** Opening INPUT block **
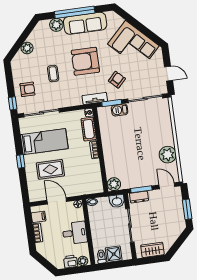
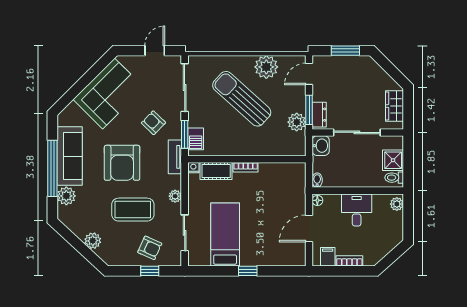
coffee table: (53, 74) -> (133, 210), width x1.86, depth x1.72
armchair: (27, 89) -> (150, 248), turned 114
plant: (67, 102) -> (175, 196), added
window: (13, 103) -> (150, 271), moved
barbecue: (120, 110) -> (196, 139), moved
sliding door: (42, 113) -> (185, 233), width x0.73
sun lounger: (143, 140) -> (242, 99), added
rug: (50, 169) -> (264, 231), removed
plant: (114, 184) -> (297, 122), moved
printer: (71, 262) -> (395, 221), removed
** Closing INPUT block **
## WHAT YOU SHOULD DO
The required output is the lines from the one holding "barbecue: (120, 110) -> (196, 139), moved" through the last line of the entries above, copied exactly.

## RESULT FOR THIS EXERCISE
barbecue: (120, 110) -> (196, 139), moved
sliding door: (42, 113) -> (185, 233), width x0.73
sun lounger: (143, 140) -> (242, 99), added
rug: (50, 169) -> (264, 231), removed
plant: (114, 184) -> (297, 122), moved
printer: (71, 262) -> (395, 221), removed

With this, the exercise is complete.